● **PROBLEM DETAILS**
Read through the listing below and return only the lines containing "pink".

● **EXERCISE DATA**
• • • • • • •
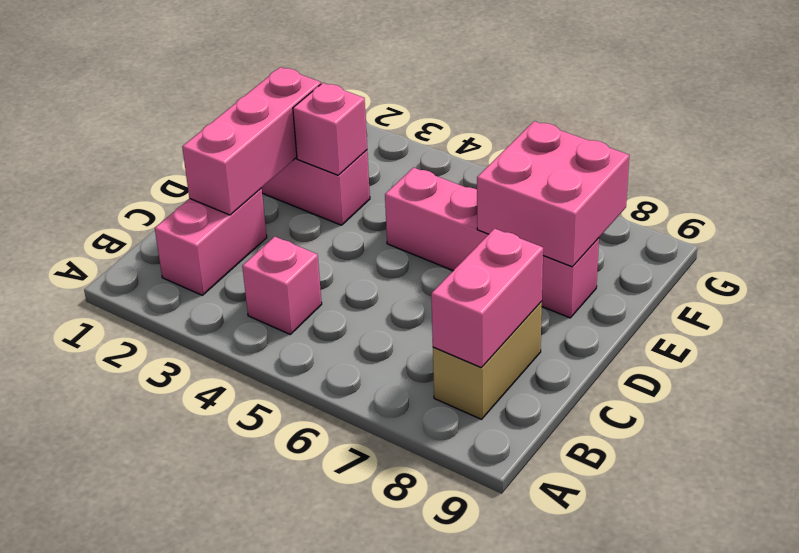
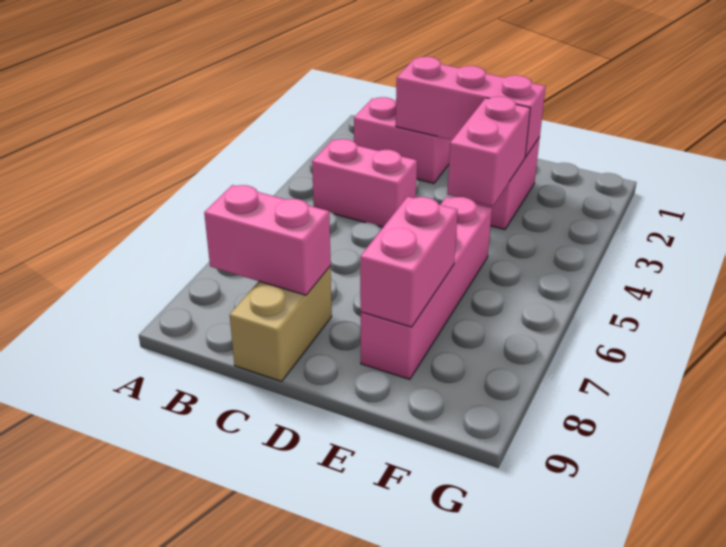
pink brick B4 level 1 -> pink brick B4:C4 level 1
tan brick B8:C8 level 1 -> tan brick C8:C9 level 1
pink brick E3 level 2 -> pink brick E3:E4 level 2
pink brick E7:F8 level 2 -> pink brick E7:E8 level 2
• • • • • • •
● **RESPONSE TO THE EXERCISE**
pink brick B4 level 1 -> pink brick B4:C4 level 1
pink brick E3 level 2 -> pink brick E3:E4 level 2
pink brick E7:F8 level 2 -> pink brick E7:E8 level 2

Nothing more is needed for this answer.